- [EXERCISE]: For the material below, reproduce exactly each line from the one that has "D4: schottky (A" through the one that has "U2 pin GND: GND -> W9", and no others; pictures stay out.

++++++++

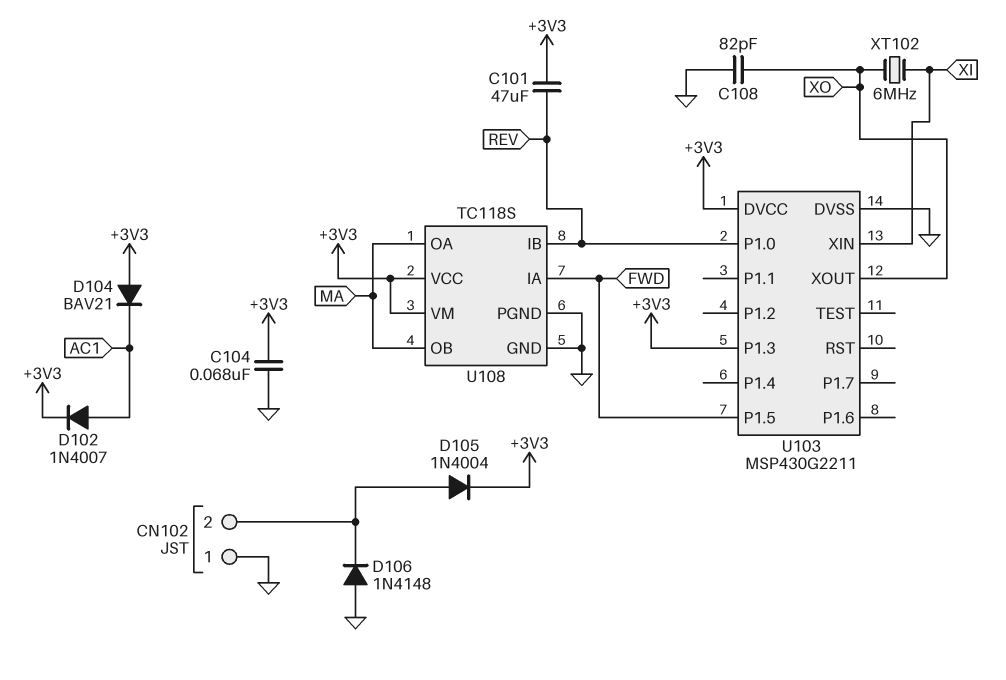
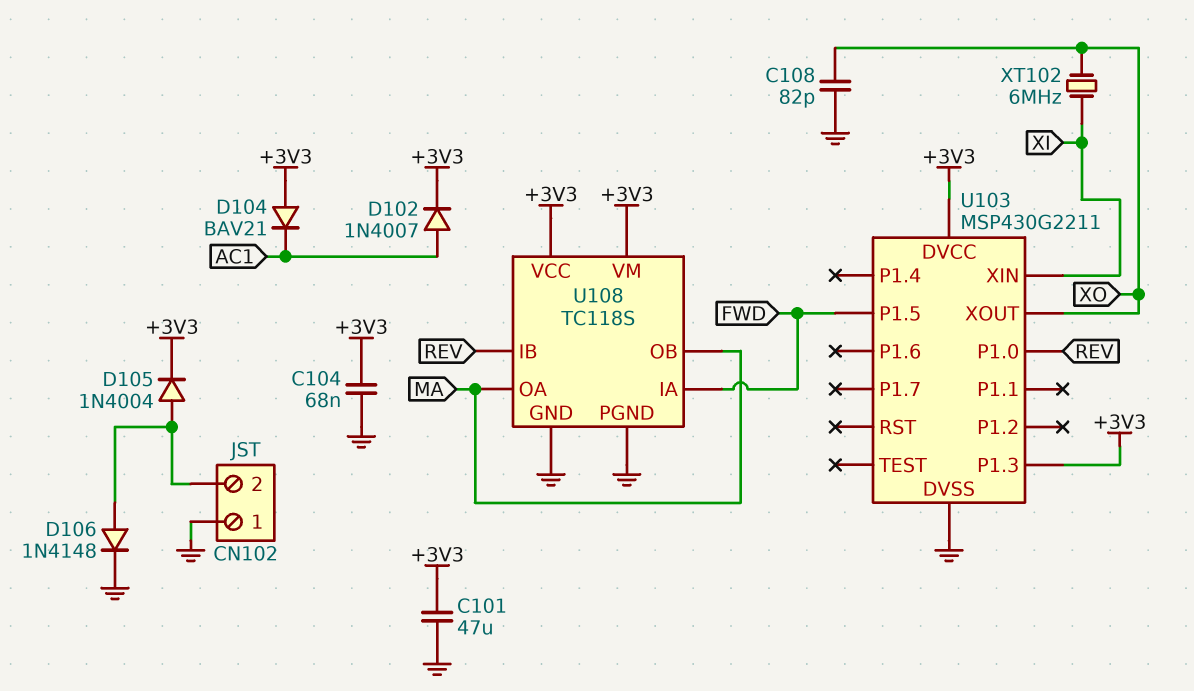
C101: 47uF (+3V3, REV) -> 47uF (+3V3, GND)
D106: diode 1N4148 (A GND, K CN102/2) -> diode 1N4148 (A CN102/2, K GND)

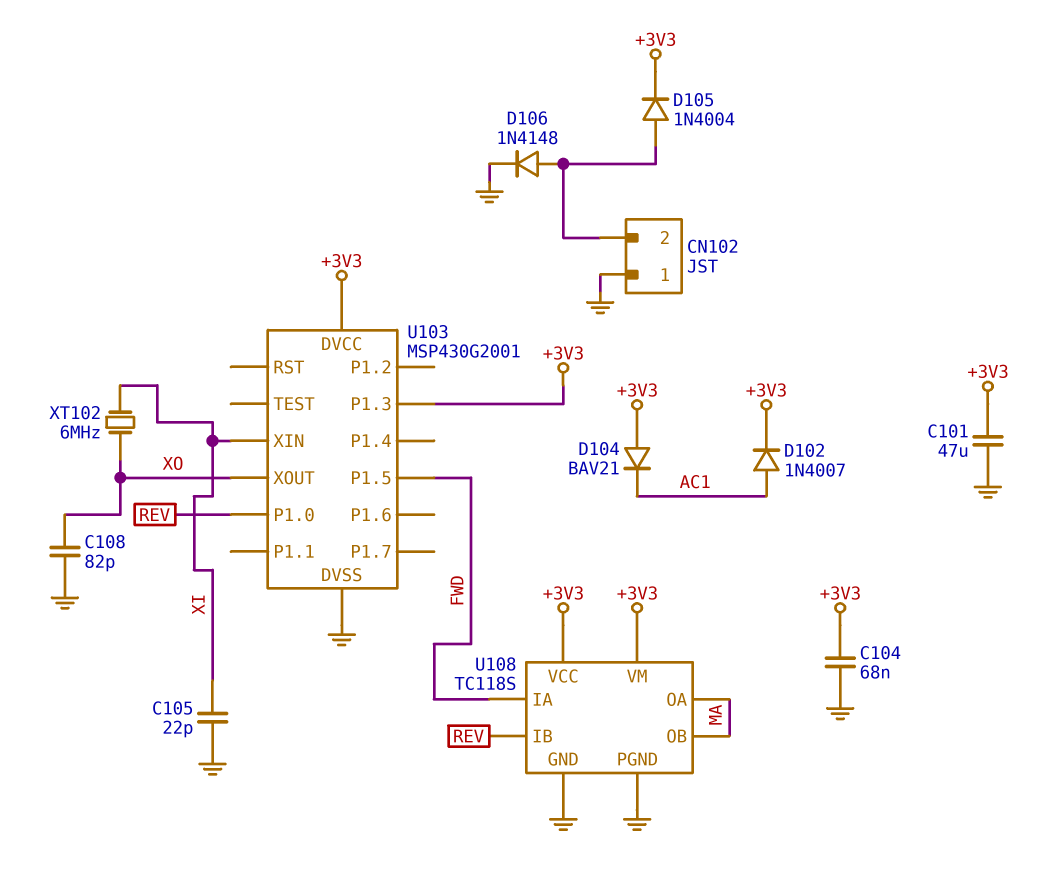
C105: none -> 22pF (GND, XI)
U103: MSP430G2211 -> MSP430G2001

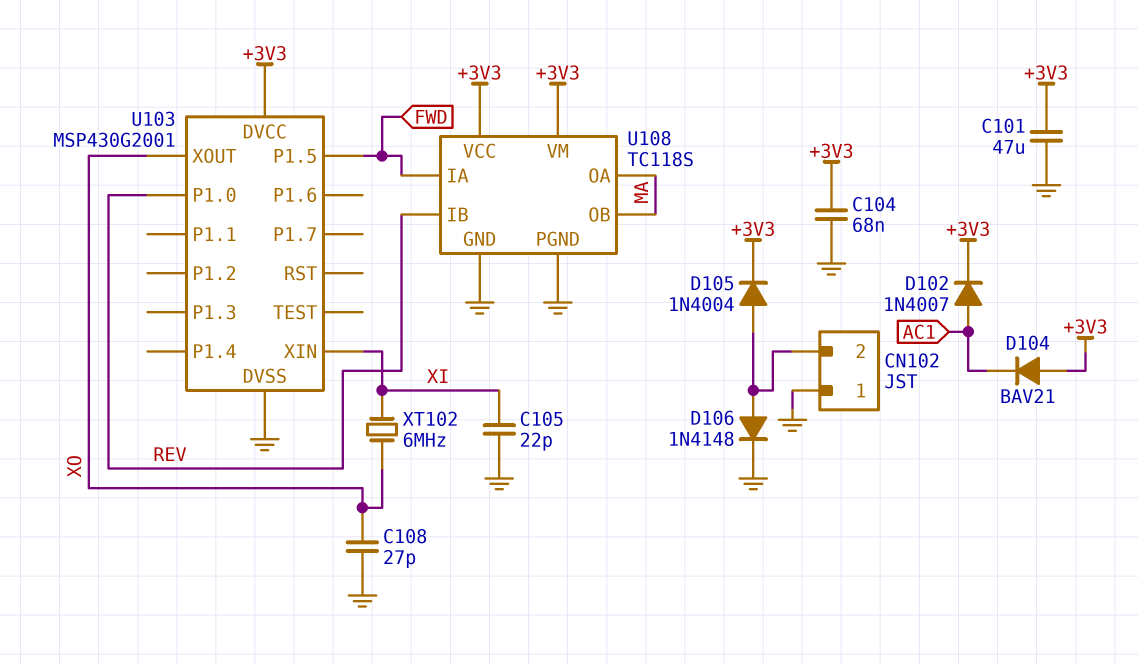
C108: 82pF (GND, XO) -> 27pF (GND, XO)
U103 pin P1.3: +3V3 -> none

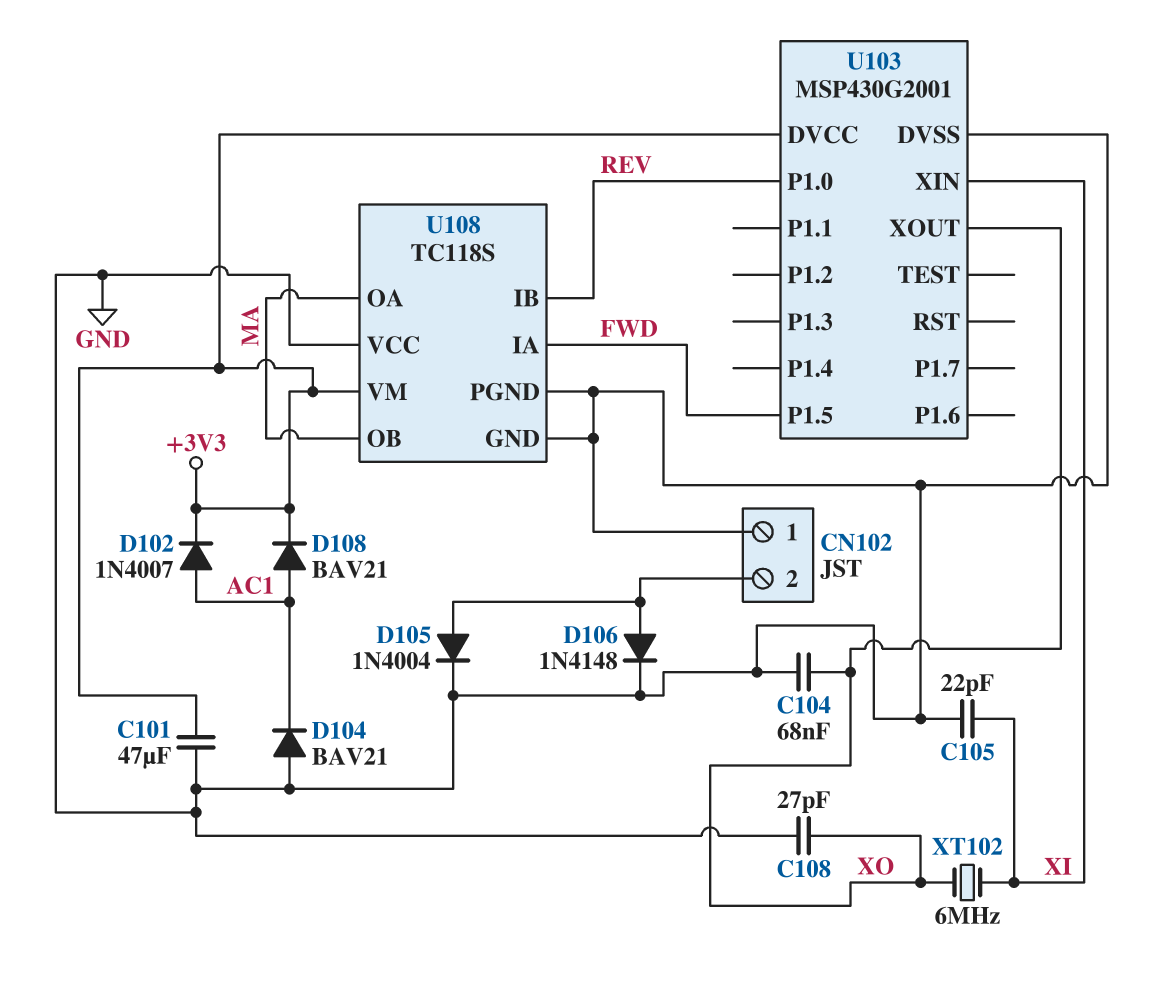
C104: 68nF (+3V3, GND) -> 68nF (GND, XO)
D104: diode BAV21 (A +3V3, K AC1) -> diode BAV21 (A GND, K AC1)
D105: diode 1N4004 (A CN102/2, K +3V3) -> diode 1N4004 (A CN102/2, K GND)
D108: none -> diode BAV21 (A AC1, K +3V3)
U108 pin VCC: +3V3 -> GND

++++++++

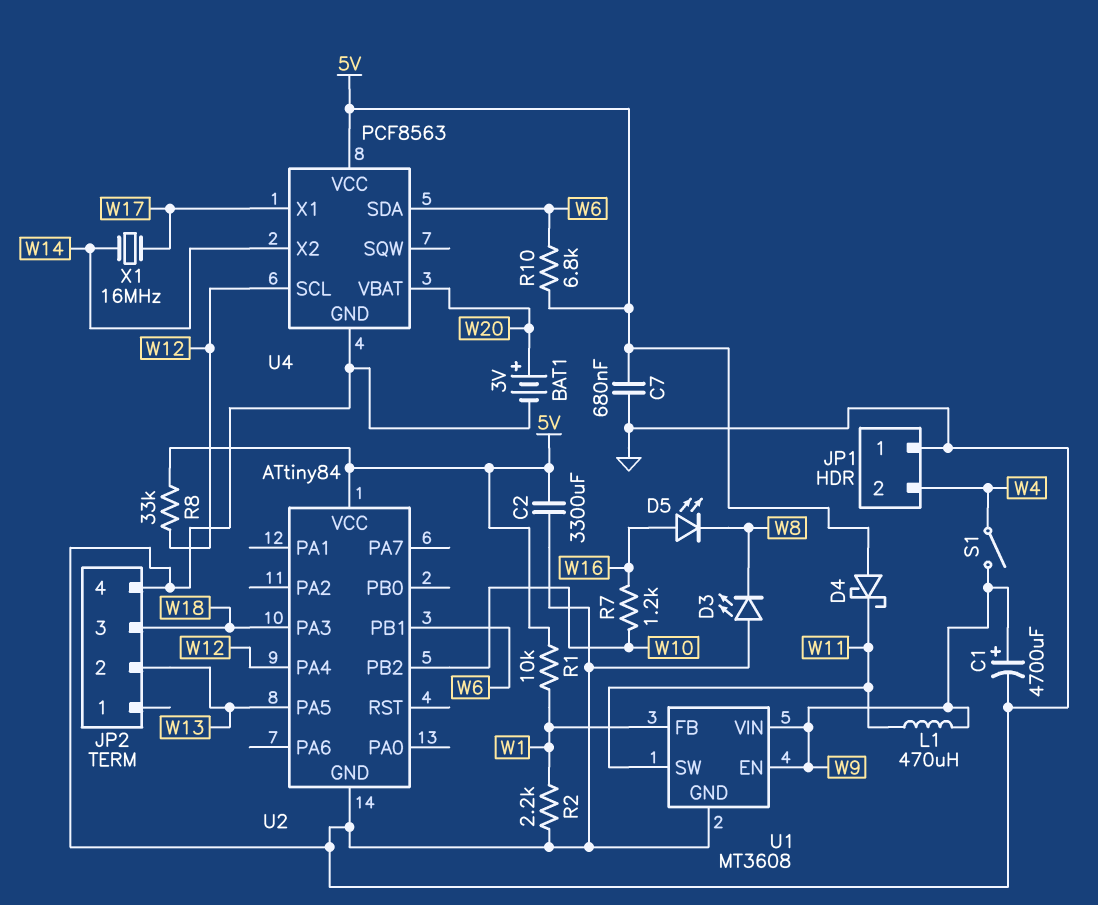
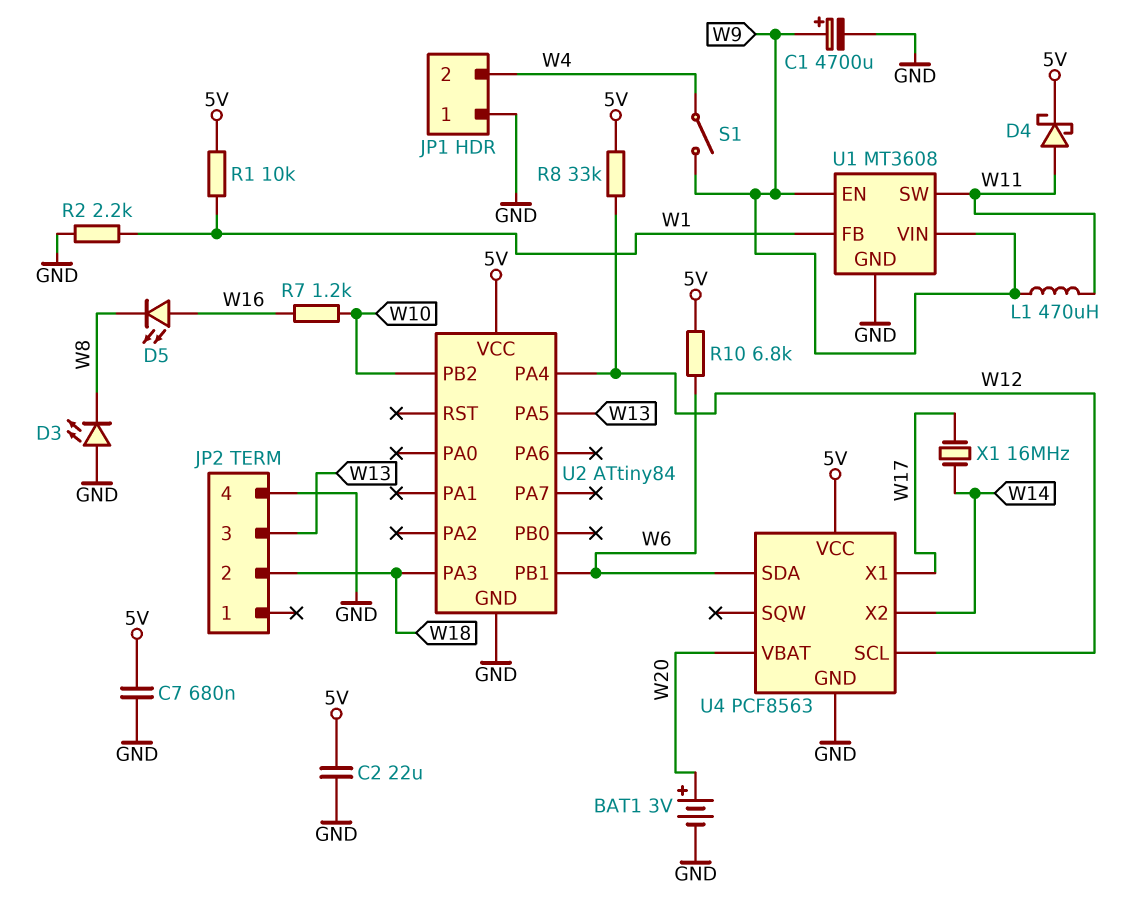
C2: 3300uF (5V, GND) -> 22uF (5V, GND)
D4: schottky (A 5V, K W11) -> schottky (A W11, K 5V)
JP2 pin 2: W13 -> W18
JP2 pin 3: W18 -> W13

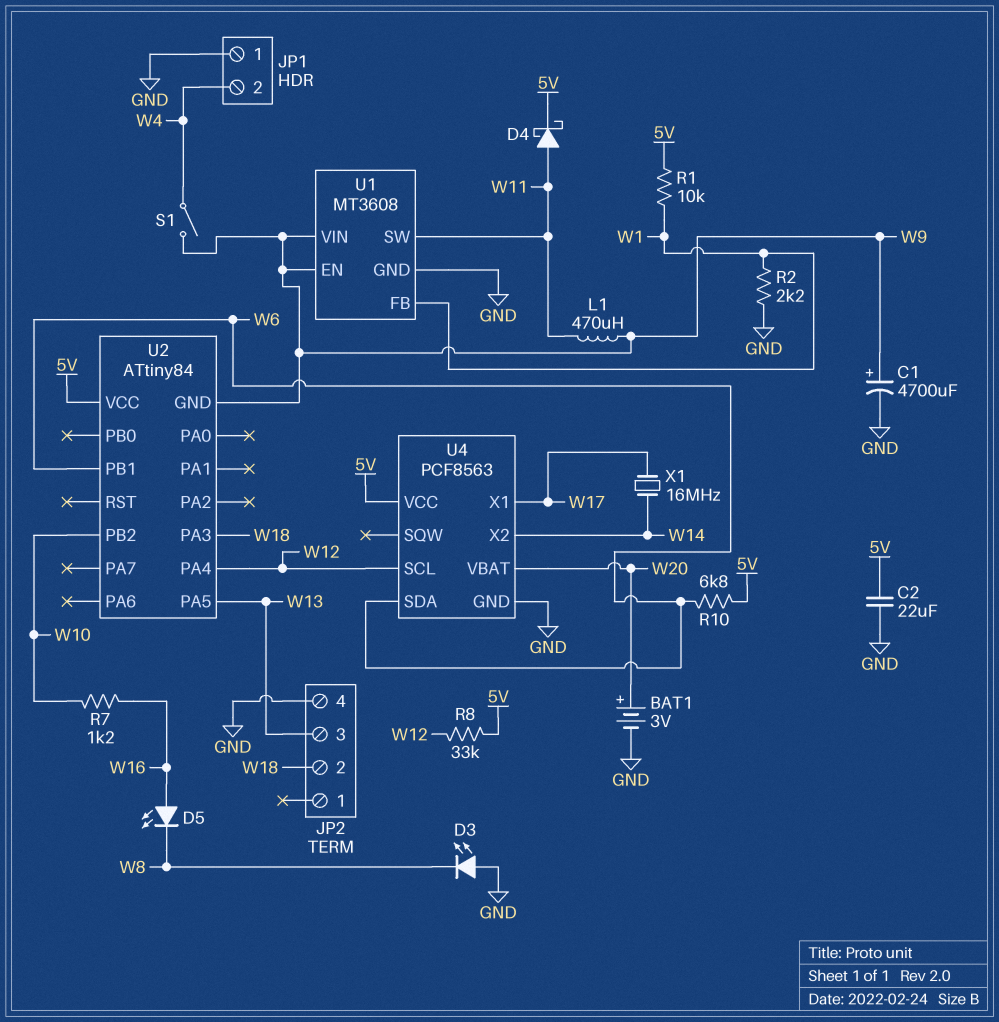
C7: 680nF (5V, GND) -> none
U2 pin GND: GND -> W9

++++++++

- [PROBLEM SOLUTION]:
D4: schottky (A 5V, K W11) -> schottky (A W11, K 5V)
JP2 pin 2: W13 -> W18
JP2 pin 3: W18 -> W13

C7: 680nF (5V, GND) -> none
U2 pin GND: GND -> W9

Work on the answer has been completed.